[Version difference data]
──────────

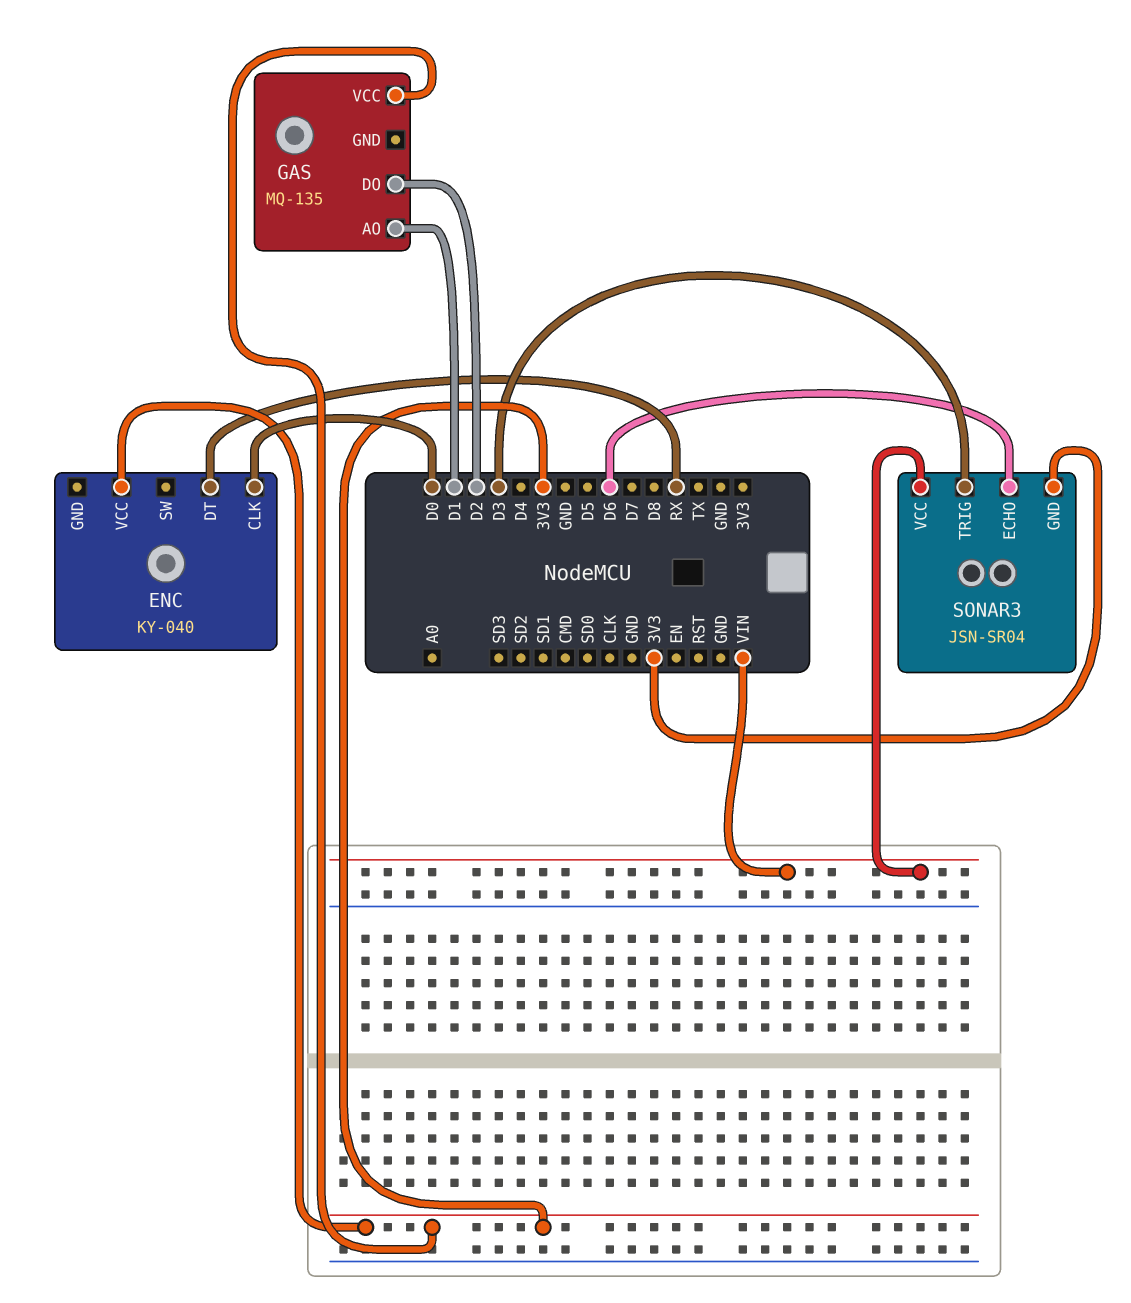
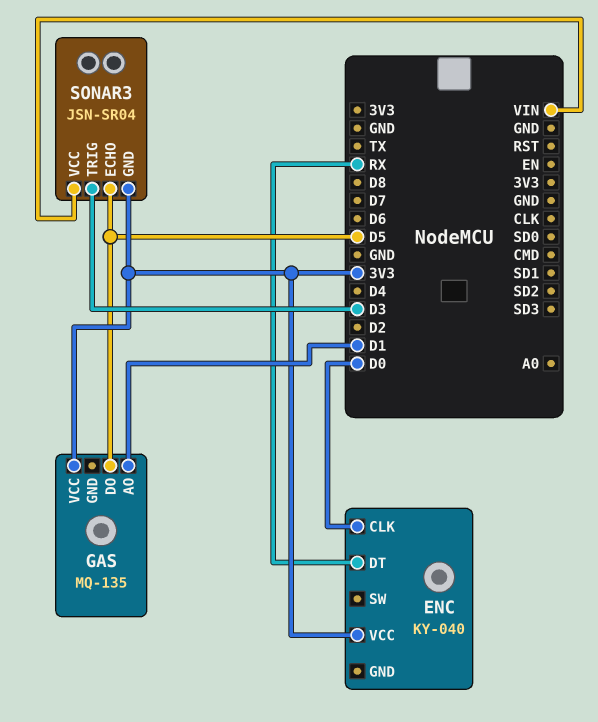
GAS pin DO: D2 -> D5
SONAR3 pin ECHO: D6 -> D5

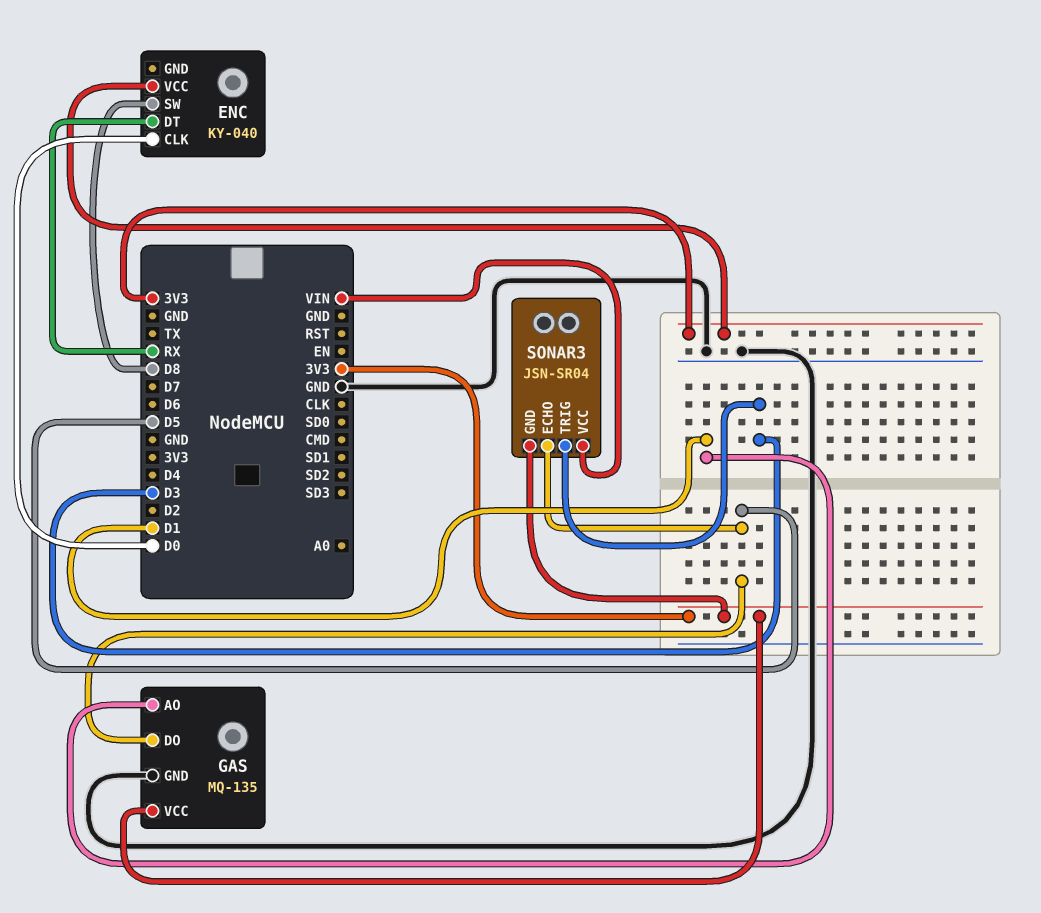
ENC pin SW: none -> D8
GAS pin GND: none -> GND

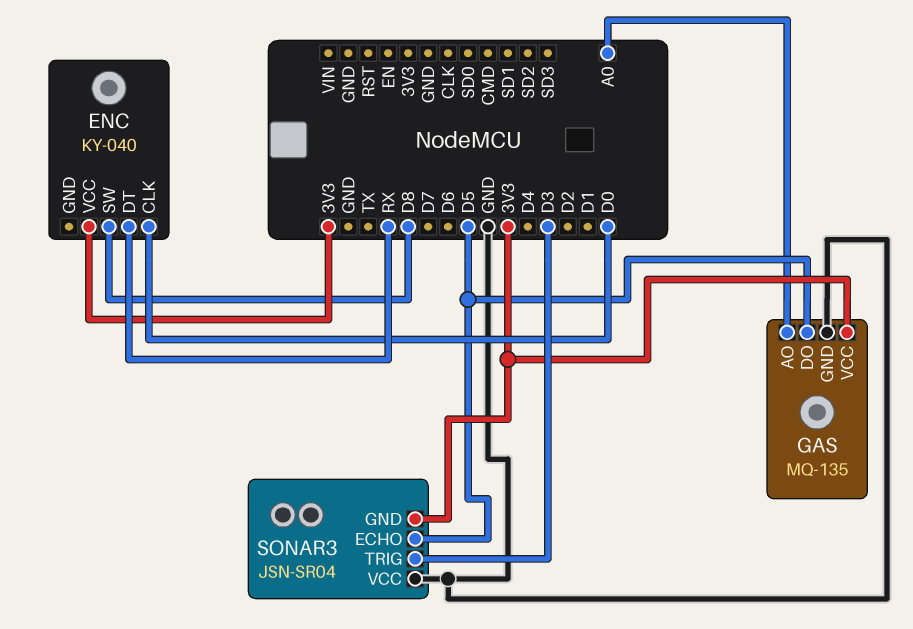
GAS pin AO: D1 -> A0
SONAR3 pin VCC: VIN -> GND

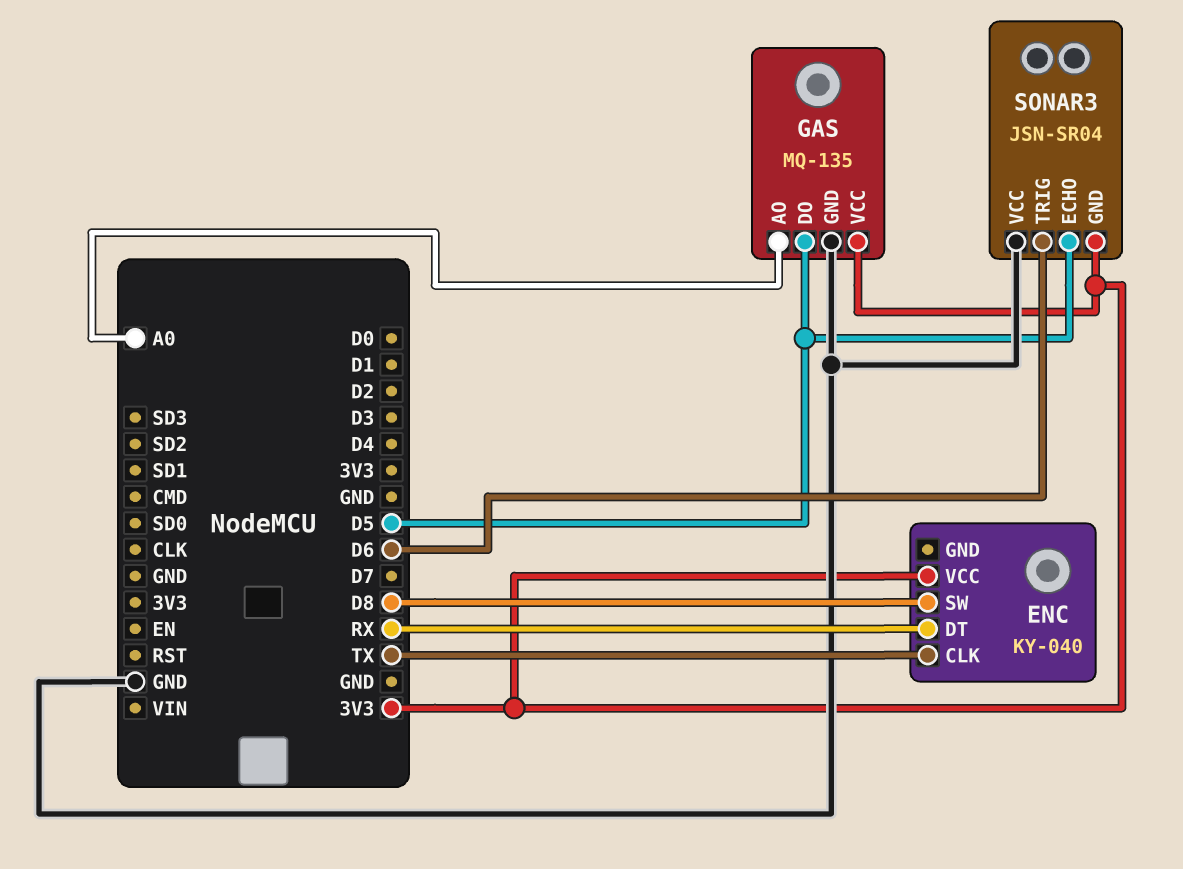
ENC pin CLK: D0 -> TX
SONAR3 pin TRIG: D3 -> D6

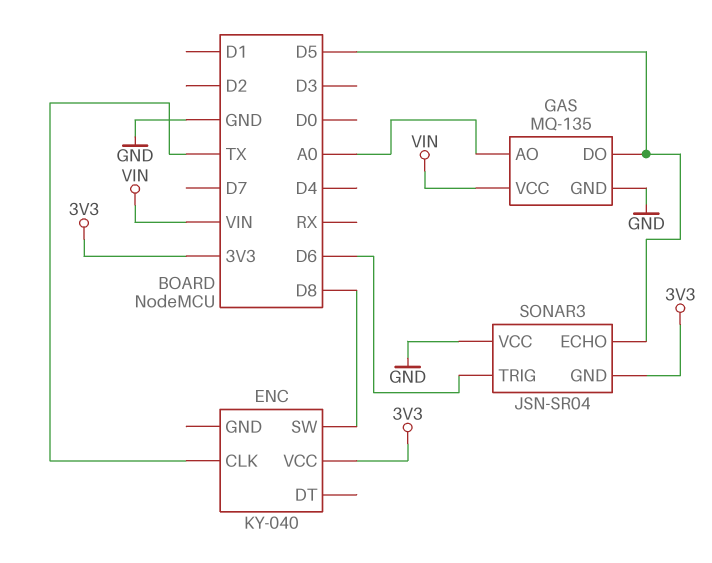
ENC pin DT: RX -> none
GAS pin VCC: 3V3 -> VIN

──────────

• WHAT YOU HAVE TO DO: The answer must be all the lines above that hold the word "none".

• TASK ANSWER:
ENC pin SW: none -> D8
GAS pin GND: none -> GND
ENC pin DT: RX -> none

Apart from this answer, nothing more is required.